[Scene comparison data]
--- START ---

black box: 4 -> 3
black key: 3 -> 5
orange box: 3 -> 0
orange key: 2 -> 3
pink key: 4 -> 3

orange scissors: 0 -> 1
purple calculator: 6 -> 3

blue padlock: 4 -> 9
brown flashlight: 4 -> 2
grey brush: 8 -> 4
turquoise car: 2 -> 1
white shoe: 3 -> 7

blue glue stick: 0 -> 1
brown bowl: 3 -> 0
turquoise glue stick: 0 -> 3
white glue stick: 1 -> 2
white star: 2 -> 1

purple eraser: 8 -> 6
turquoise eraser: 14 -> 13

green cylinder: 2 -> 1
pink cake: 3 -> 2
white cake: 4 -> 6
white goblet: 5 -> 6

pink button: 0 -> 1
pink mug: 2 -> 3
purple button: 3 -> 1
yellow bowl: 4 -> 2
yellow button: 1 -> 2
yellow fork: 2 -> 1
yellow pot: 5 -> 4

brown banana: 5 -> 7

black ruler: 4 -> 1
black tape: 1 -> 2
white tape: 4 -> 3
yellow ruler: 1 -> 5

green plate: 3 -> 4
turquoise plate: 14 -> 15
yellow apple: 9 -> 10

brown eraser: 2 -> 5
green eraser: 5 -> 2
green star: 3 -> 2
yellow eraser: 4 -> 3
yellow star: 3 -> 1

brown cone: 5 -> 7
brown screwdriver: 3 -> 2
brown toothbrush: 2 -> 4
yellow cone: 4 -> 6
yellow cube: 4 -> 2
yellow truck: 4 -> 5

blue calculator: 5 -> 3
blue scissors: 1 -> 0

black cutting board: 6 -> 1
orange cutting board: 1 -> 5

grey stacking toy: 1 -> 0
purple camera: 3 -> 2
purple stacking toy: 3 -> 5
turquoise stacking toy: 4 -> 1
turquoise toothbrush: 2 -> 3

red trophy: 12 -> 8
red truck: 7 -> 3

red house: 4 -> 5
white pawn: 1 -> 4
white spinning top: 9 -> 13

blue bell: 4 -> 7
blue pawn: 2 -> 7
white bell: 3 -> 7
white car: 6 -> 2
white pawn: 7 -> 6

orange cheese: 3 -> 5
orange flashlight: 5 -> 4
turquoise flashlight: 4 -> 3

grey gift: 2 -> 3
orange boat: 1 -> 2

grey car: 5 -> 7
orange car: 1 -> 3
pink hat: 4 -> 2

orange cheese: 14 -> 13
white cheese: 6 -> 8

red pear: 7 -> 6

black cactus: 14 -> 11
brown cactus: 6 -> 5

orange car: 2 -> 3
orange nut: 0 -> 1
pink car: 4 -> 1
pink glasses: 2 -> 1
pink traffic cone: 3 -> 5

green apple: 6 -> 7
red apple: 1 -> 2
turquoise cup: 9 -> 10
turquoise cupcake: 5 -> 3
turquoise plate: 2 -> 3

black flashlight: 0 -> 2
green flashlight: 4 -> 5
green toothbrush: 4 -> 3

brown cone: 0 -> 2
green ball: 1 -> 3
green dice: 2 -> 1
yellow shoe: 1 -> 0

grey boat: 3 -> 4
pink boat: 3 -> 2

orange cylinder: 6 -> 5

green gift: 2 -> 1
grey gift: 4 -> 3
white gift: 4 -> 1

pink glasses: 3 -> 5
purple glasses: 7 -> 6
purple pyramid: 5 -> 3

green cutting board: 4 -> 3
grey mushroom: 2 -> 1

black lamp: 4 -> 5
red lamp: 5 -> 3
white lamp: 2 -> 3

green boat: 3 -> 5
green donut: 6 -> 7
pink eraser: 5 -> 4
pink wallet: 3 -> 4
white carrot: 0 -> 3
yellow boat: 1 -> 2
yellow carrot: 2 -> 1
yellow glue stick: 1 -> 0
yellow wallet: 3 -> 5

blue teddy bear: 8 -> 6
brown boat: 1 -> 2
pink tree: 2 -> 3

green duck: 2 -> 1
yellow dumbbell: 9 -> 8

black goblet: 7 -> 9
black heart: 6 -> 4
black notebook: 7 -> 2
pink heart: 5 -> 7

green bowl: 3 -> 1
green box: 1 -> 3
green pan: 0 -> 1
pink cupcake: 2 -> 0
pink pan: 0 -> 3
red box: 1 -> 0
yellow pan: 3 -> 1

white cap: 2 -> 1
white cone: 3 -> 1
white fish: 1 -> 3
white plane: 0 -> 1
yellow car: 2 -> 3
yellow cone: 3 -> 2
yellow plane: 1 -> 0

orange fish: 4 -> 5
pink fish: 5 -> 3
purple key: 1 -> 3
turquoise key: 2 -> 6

--- END ---

The task ::
There is a run of lines above from the one with "orange boat: 1 -> 2" to the one with "yellow dumbbell: 9 -> 8"; print exactly that run, both ends included, and nothing else.

Your solution ::
orange boat: 1 -> 2

grey car: 5 -> 7
orange car: 1 -> 3
pink hat: 4 -> 2

orange cheese: 14 -> 13
white cheese: 6 -> 8

red pear: 7 -> 6

black cactus: 14 -> 11
brown cactus: 6 -> 5

orange car: 2 -> 3
orange nut: 0 -> 1
pink car: 4 -> 1
pink glasses: 2 -> 1
pink traffic cone: 3 -> 5

green apple: 6 -> 7
red apple: 1 -> 2
turquoise cup: 9 -> 10
turquoise cupcake: 5 -> 3
turquoise plate: 2 -> 3

black flashlight: 0 -> 2
green flashlight: 4 -> 5
green toothbrush: 4 -> 3

brown cone: 0 -> 2
green ball: 1 -> 3
green dice: 2 -> 1
yellow shoe: 1 -> 0

grey boat: 3 -> 4
pink boat: 3 -> 2

orange cylinder: 6 -> 5

green gift: 2 -> 1
grey gift: 4 -> 3
white gift: 4 -> 1

pink glasses: 3 -> 5
purple glasses: 7 -> 6
purple pyramid: 5 -> 3

green cutting board: 4 -> 3
grey mushroom: 2 -> 1

black lamp: 4 -> 5
red lamp: 5 -> 3
white lamp: 2 -> 3

green boat: 3 -> 5
green donut: 6 -> 7
pink eraser: 5 -> 4
pink wallet: 3 -> 4
white carrot: 0 -> 3
yellow boat: 1 -> 2
yellow carrot: 2 -> 1
yellow glue stick: 1 -> 0
yellow wallet: 3 -> 5

blue teddy bear: 8 -> 6
brown boat: 1 -> 2
pink tree: 2 -> 3

green duck: 2 -> 1
yellow dumbbell: 9 -> 8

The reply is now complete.